> **Edit tracking data**
%%
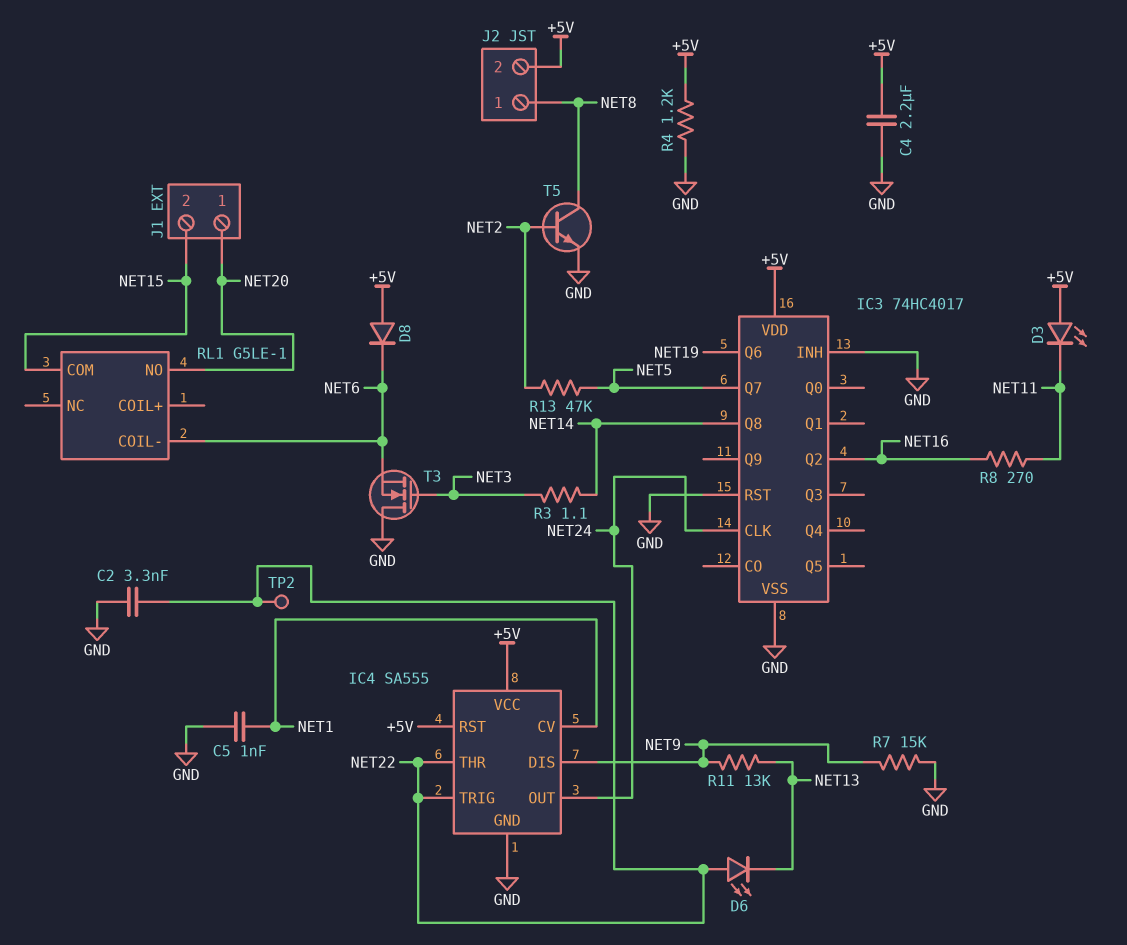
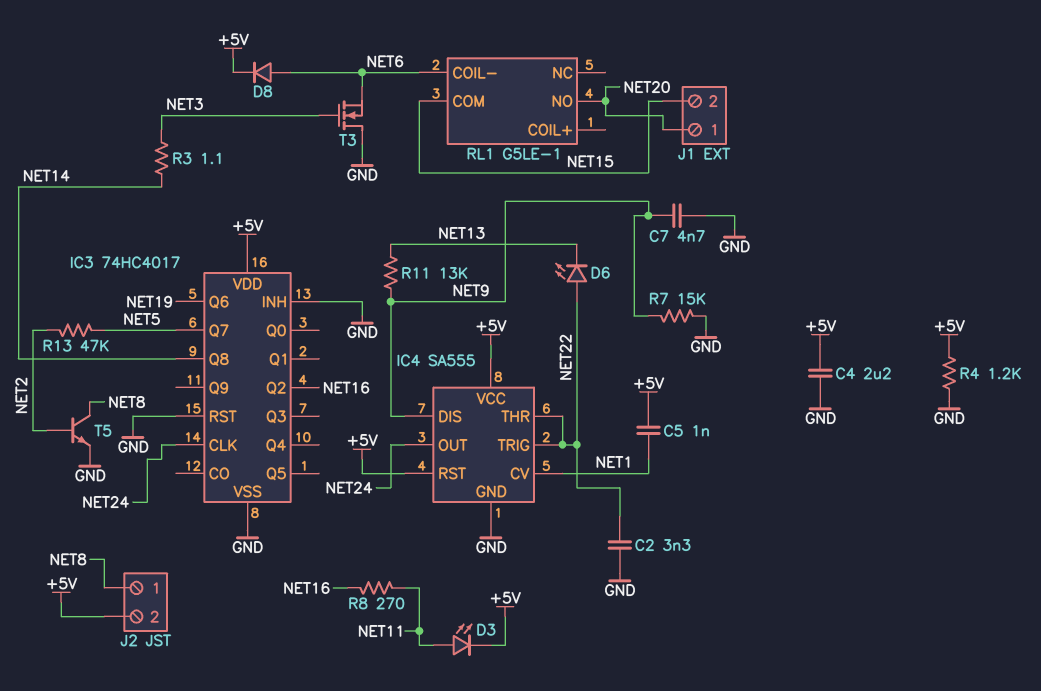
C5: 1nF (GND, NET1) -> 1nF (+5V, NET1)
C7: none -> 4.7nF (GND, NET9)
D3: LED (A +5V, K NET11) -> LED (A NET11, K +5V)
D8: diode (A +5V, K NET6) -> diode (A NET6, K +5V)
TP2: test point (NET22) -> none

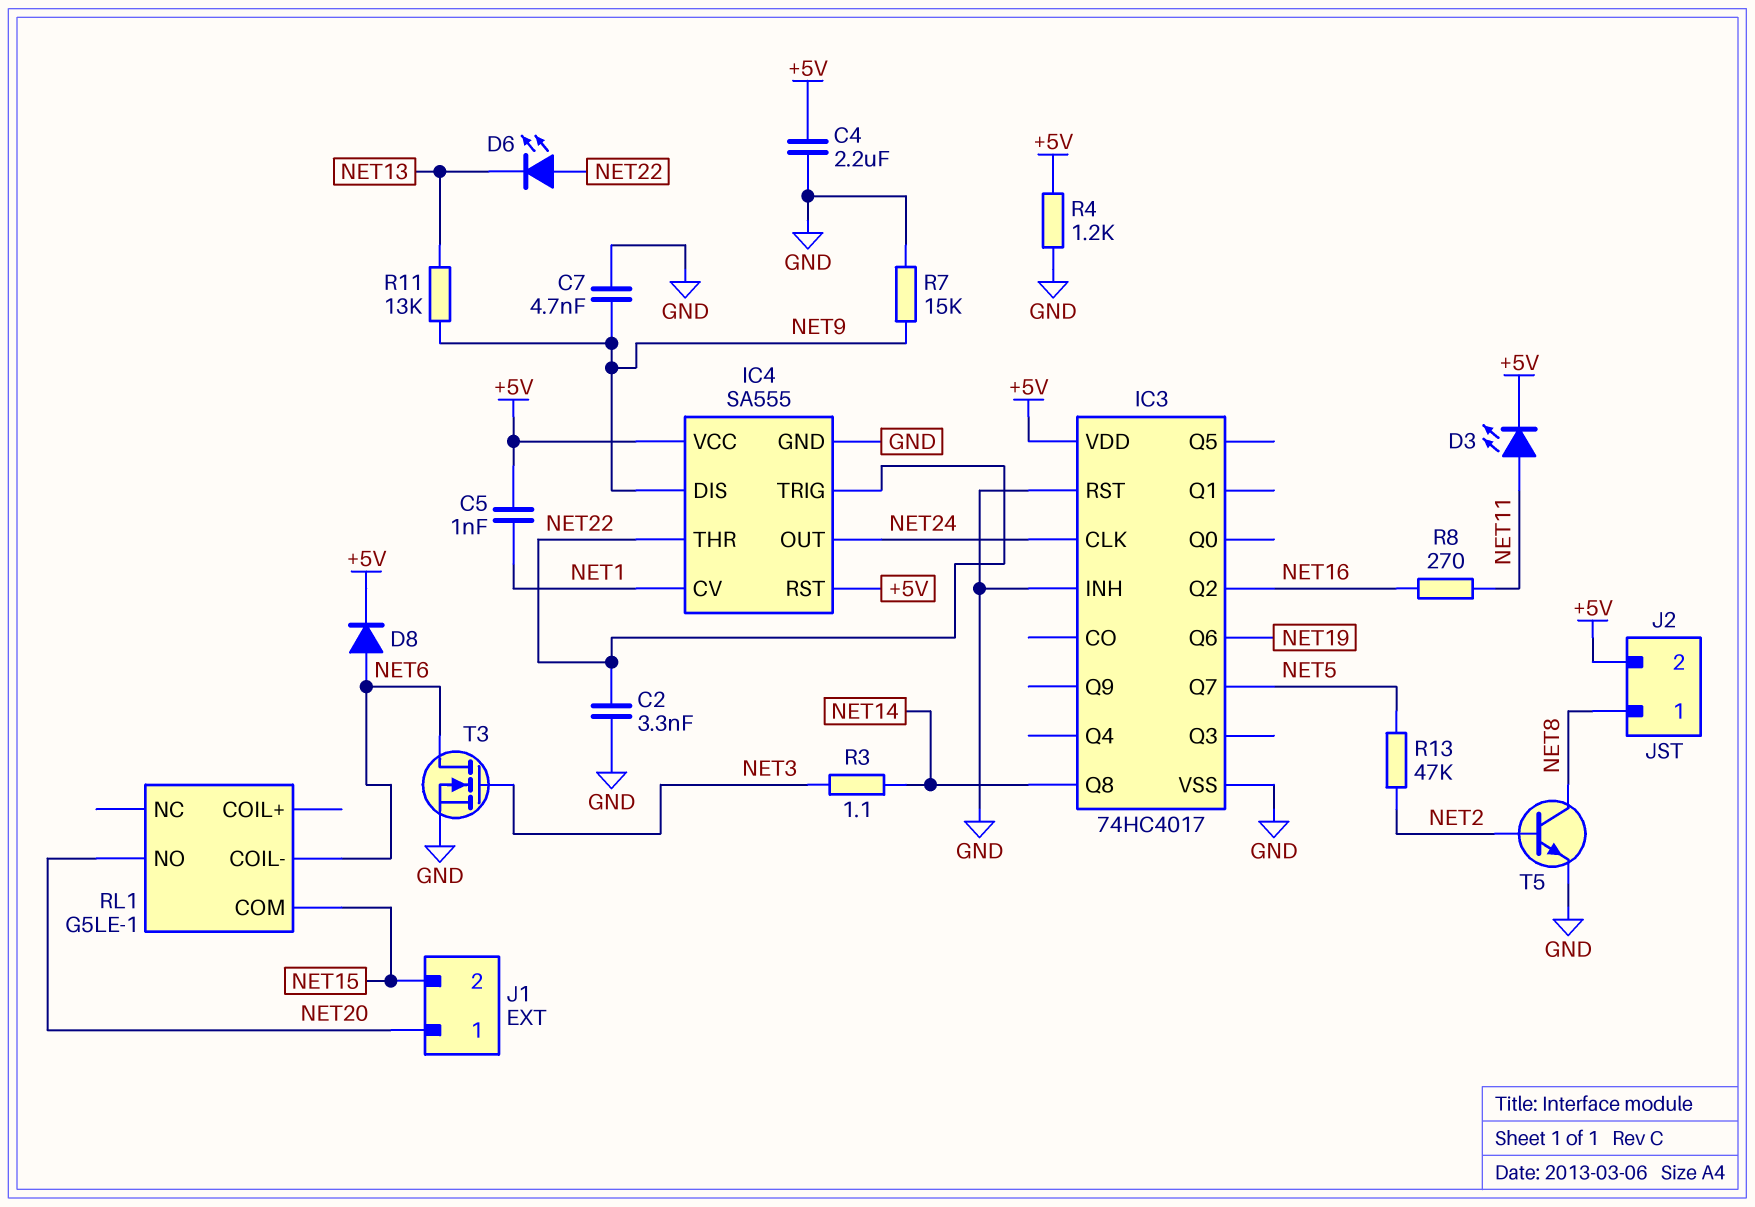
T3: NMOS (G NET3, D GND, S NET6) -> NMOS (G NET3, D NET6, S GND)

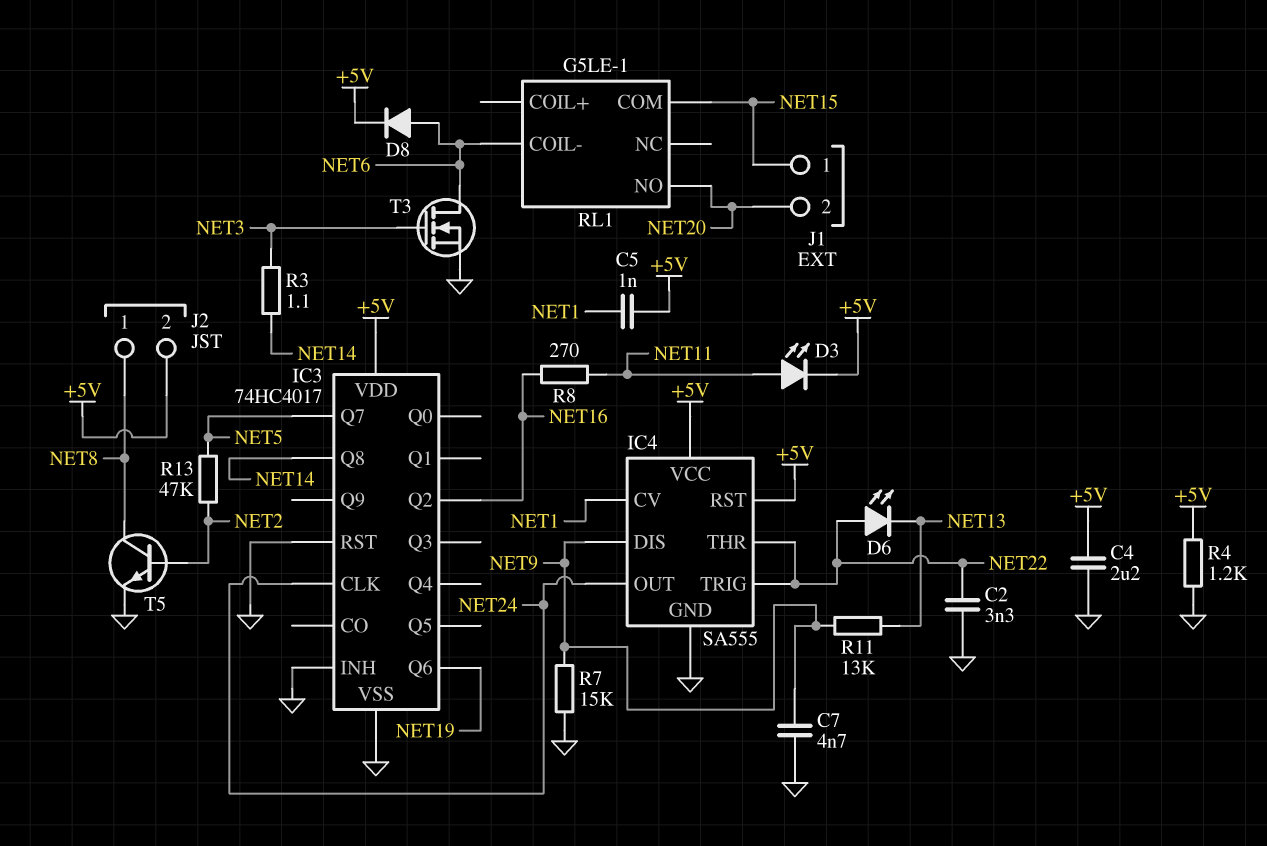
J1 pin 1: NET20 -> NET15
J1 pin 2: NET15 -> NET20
%%
> **Your task**
Restate the data above verbatim, skipping every image.

> **Answer**
C5: 1nF (GND, NET1) -> 1nF (+5V, NET1)
C7: none -> 4.7nF (GND, NET9)
D3: LED (A +5V, K NET11) -> LED (A NET11, K +5V)
D8: diode (A +5V, K NET6) -> diode (A NET6, K +5V)
TP2: test point (NET22) -> none

T3: NMOS (G NET3, D GND, S NET6) -> NMOS (G NET3, D NET6, S GND)

J1 pin 1: NET20 -> NET15
J1 pin 2: NET15 -> NET20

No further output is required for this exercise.